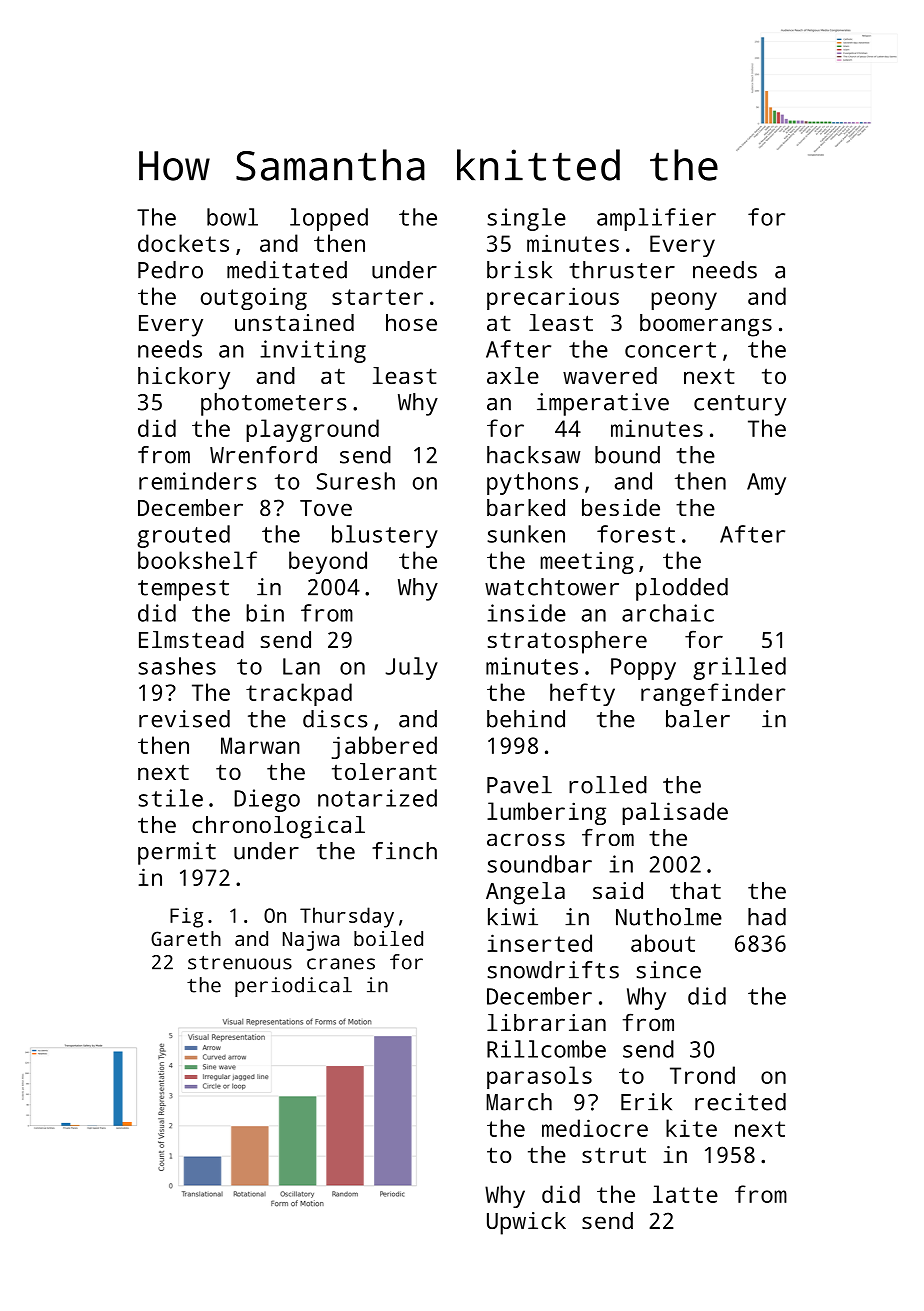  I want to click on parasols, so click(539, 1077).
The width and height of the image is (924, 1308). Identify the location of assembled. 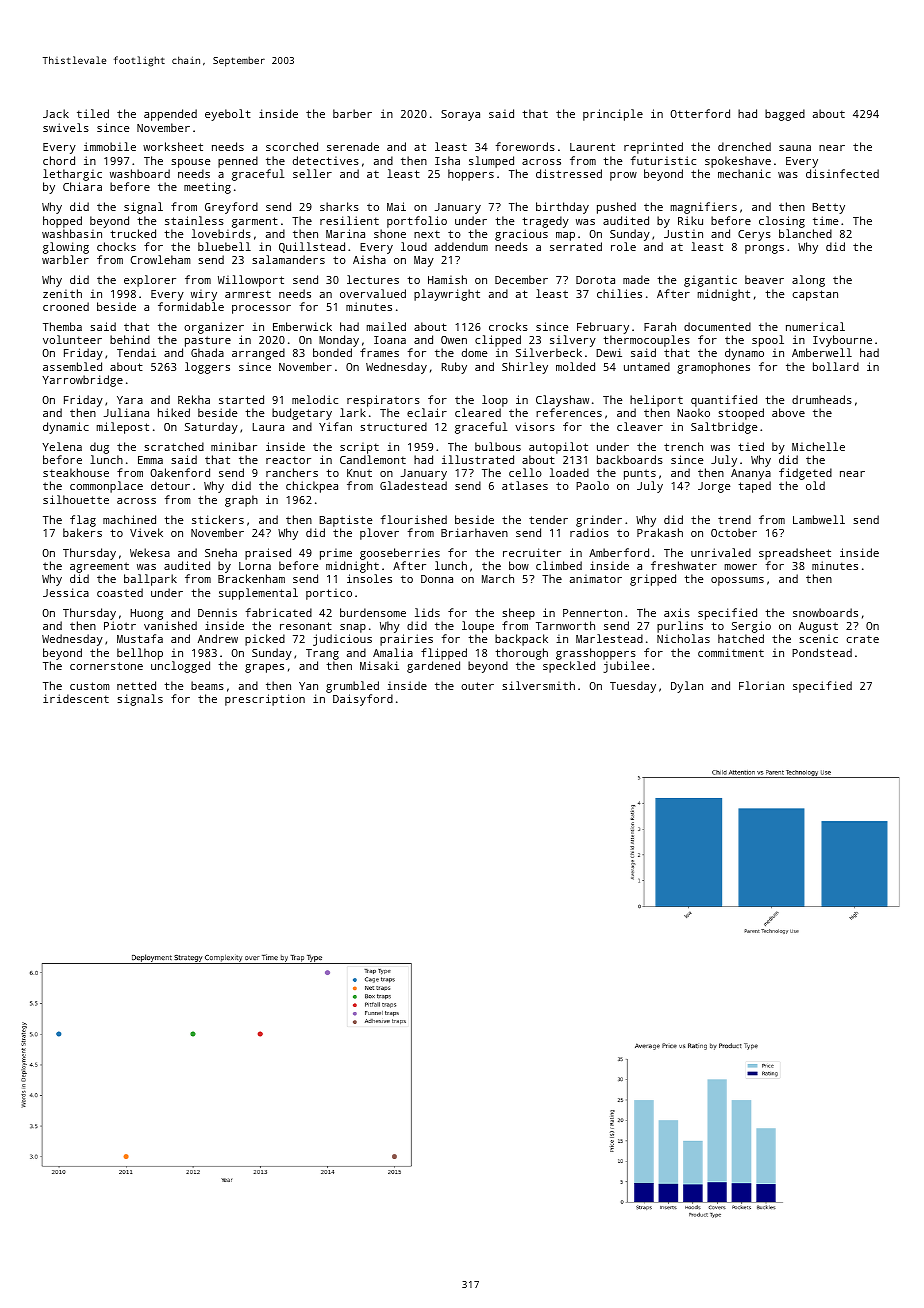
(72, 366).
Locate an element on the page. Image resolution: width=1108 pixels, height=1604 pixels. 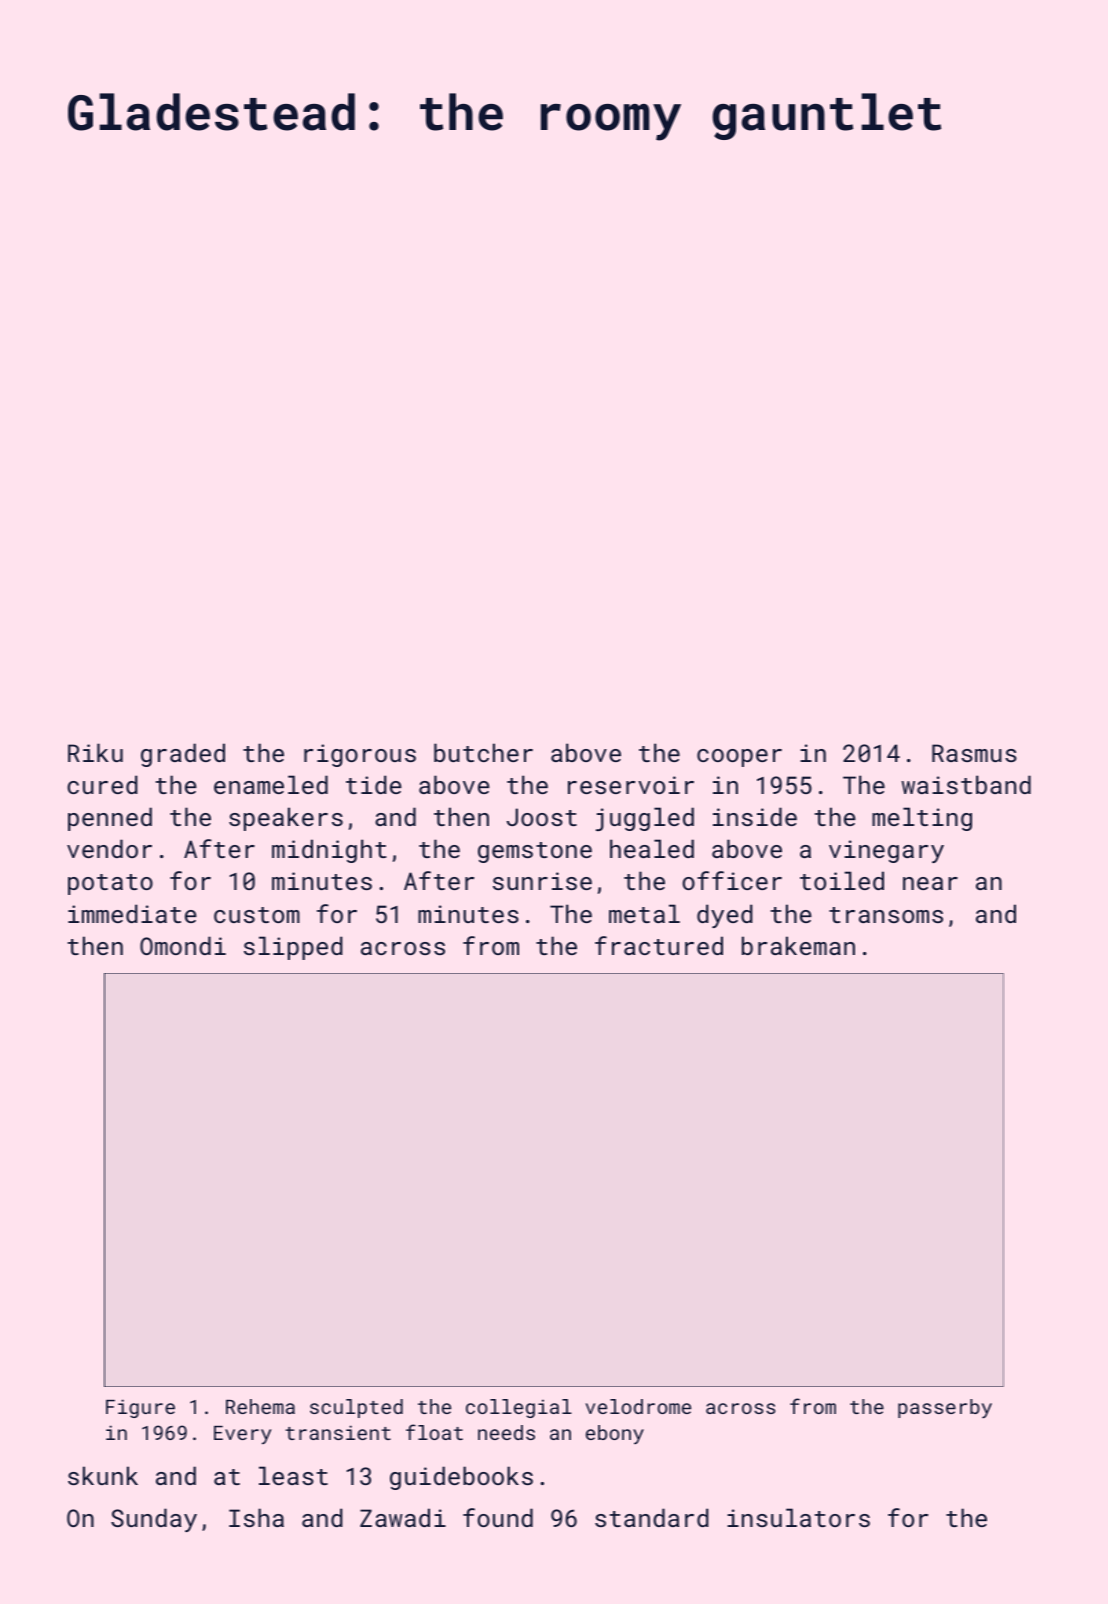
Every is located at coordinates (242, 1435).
* * *
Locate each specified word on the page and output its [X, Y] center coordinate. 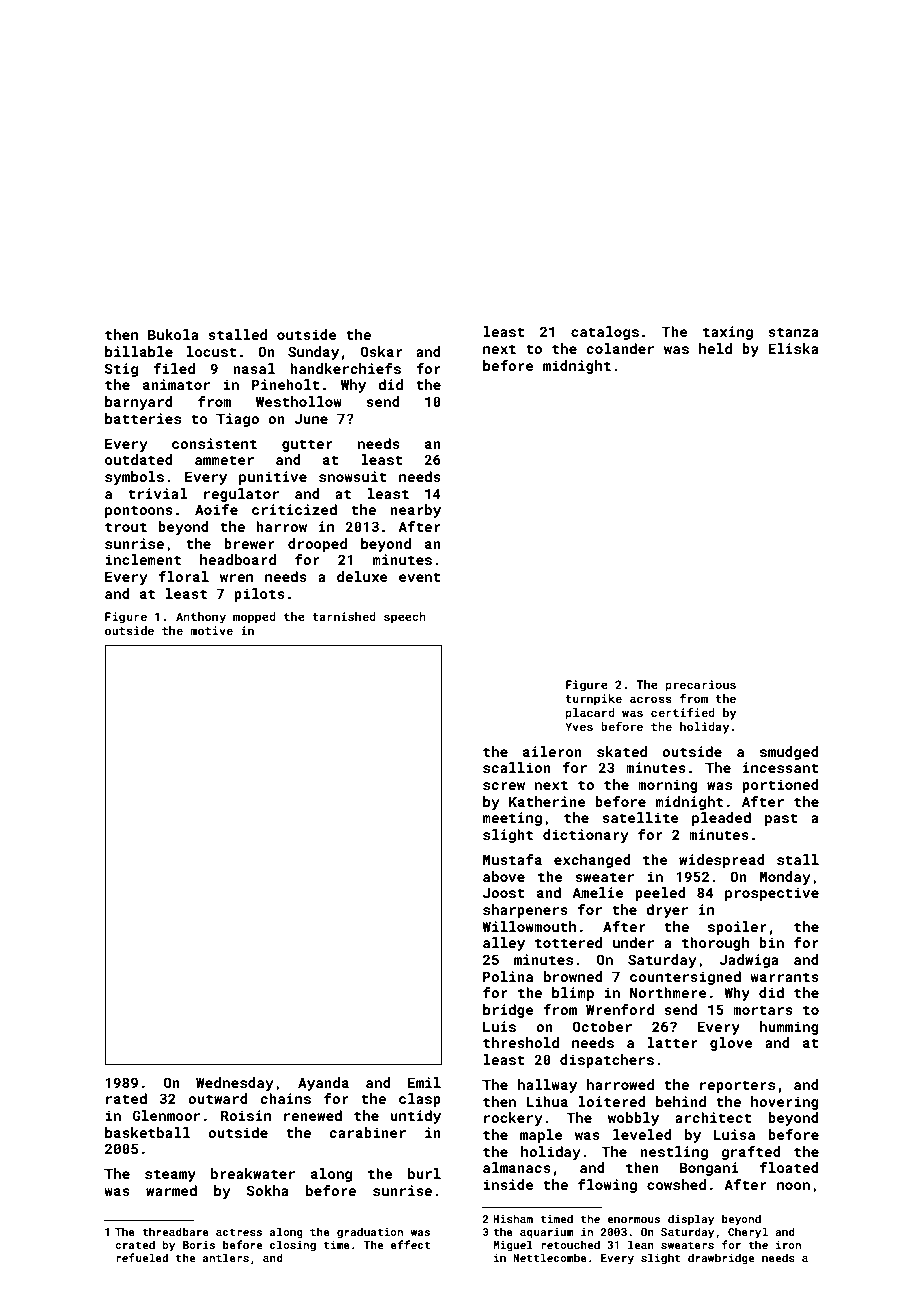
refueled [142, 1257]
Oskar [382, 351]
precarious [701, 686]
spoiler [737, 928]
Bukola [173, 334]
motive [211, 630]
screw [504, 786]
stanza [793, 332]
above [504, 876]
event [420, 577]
...
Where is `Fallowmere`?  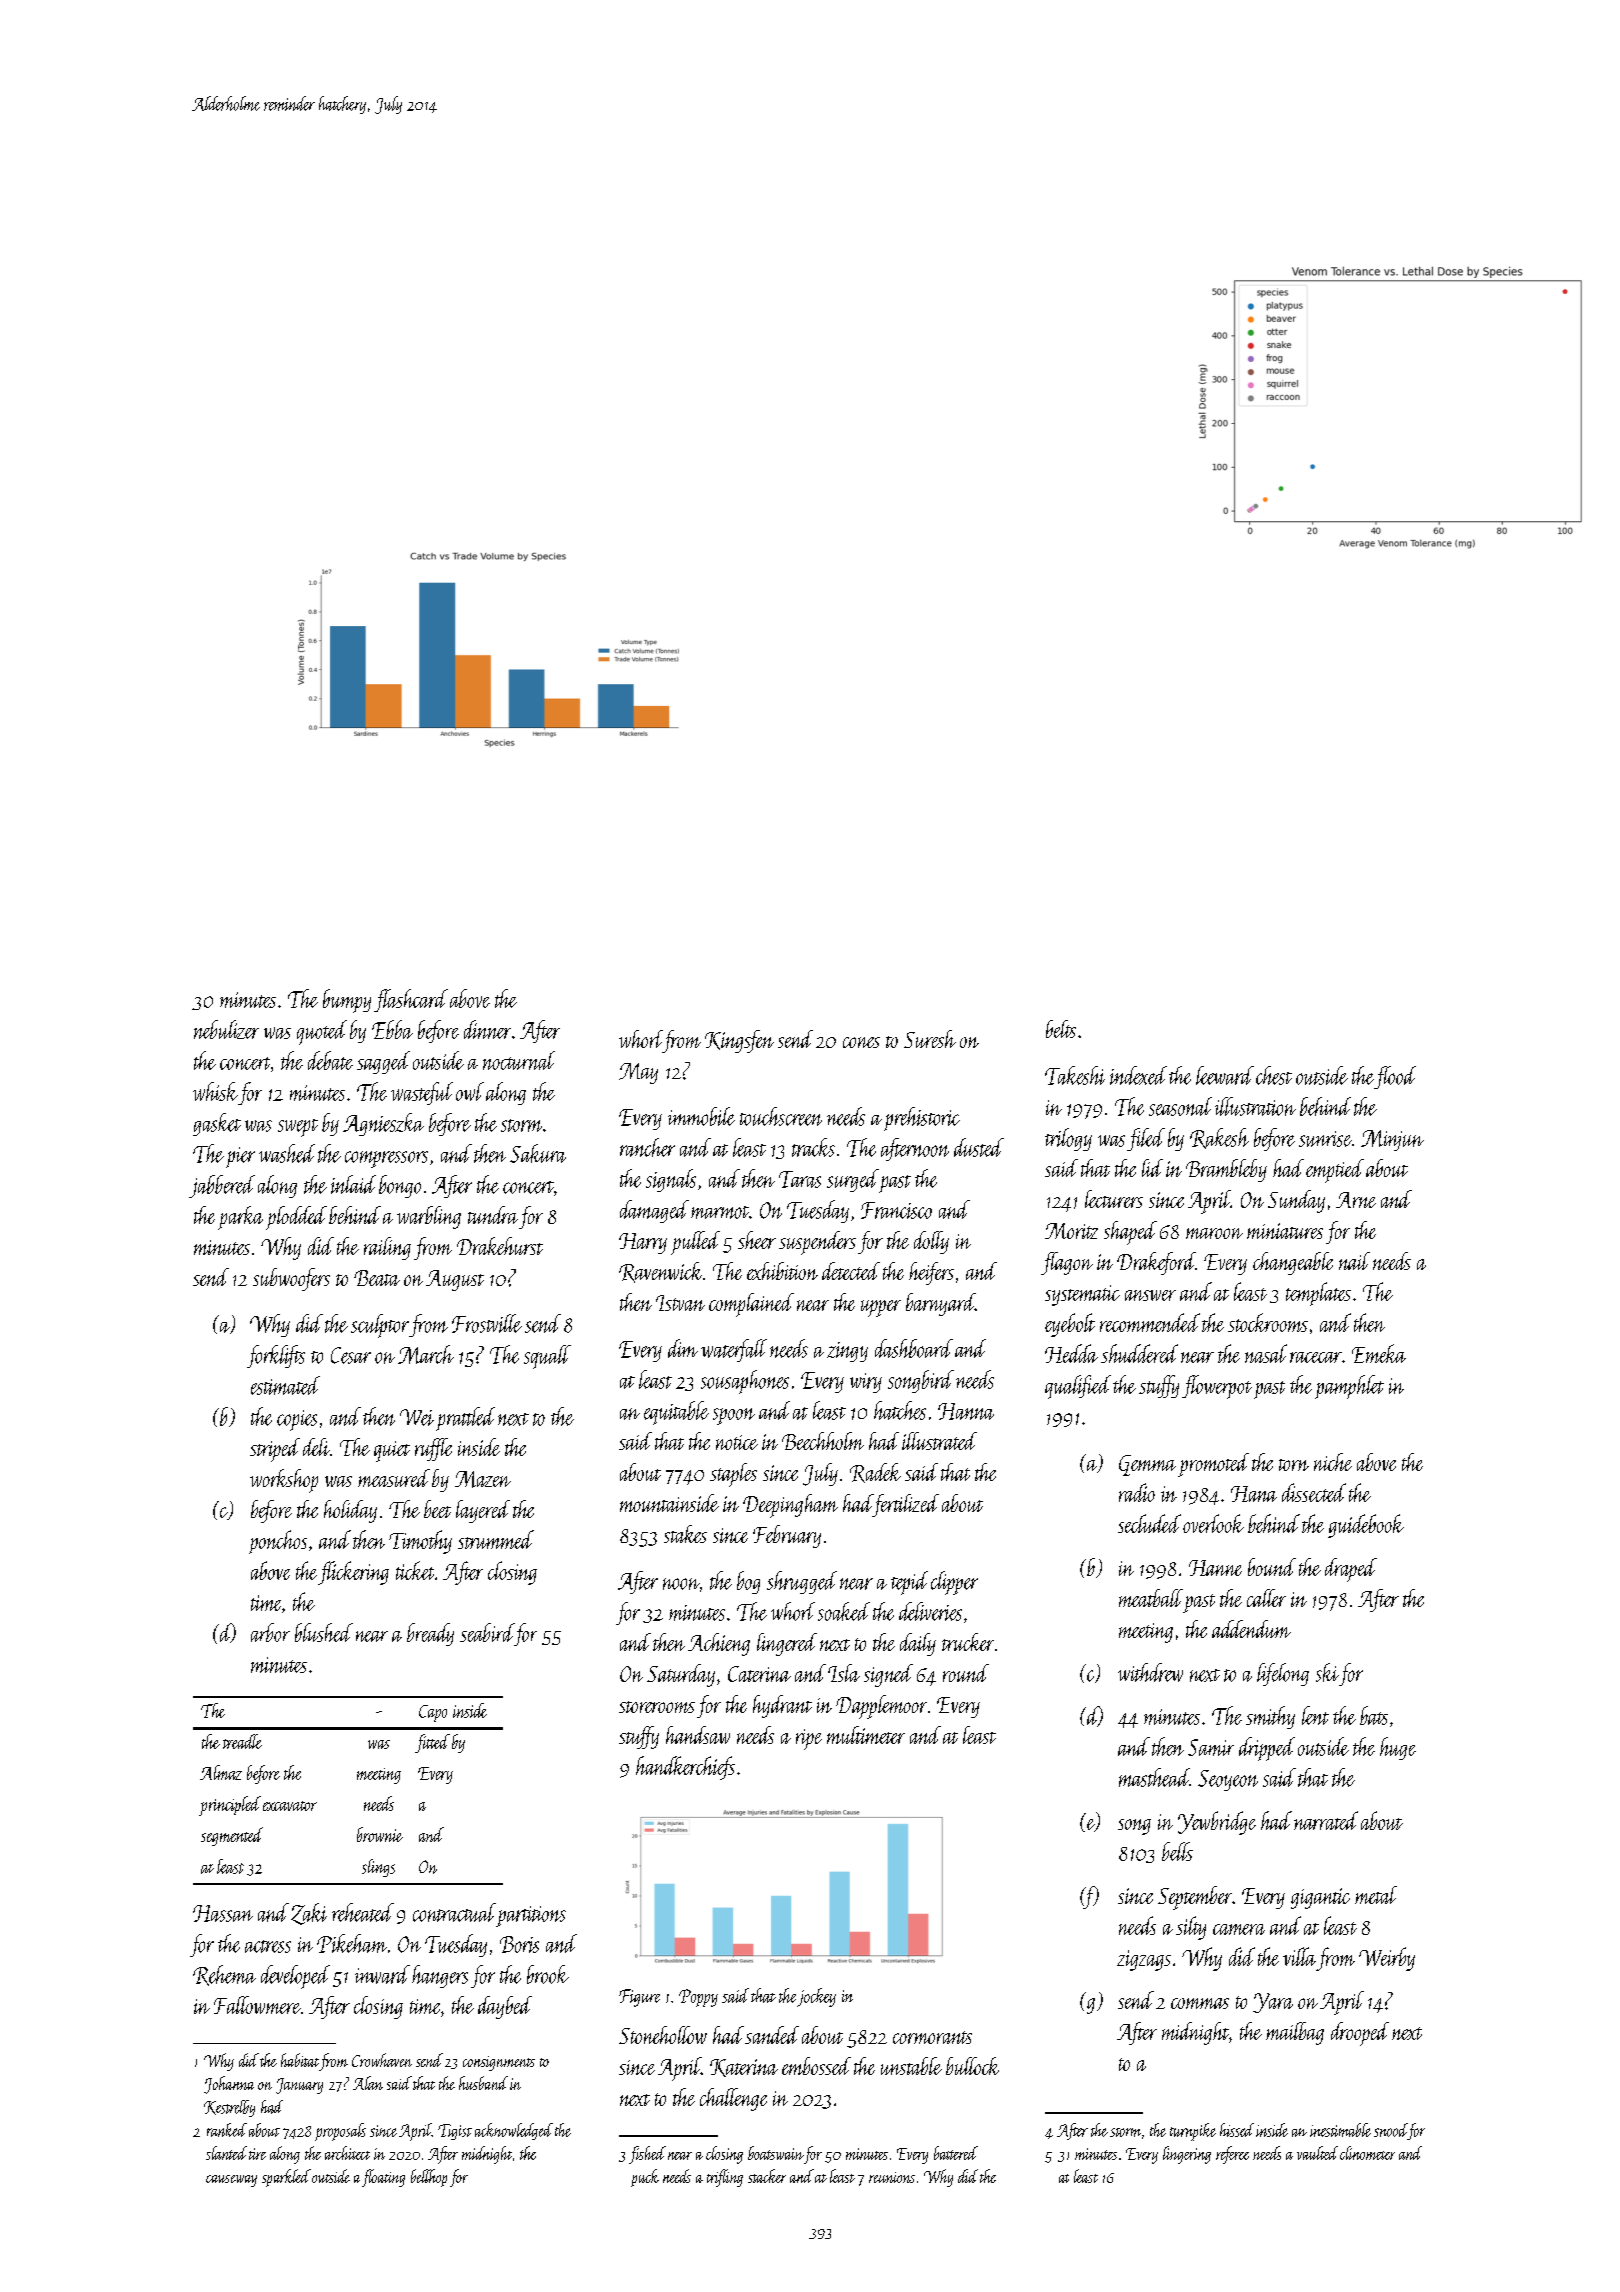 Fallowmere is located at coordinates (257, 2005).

- _Task requirements_
Copy the lines from the one with "The width and" through the one with "Every is located at coordinates (242, 1435).", changing "Identify" to "Find" and keeping everything else the same. Leave the pictures out.

- _Written answer_
The width and height of the image is (924, 1308). Find the location of assembled. 
(72, 366).
Locate an element on the page. Image resolution: width=1108 pixels, height=1604 pixels. 
Every is located at coordinates (242, 1435).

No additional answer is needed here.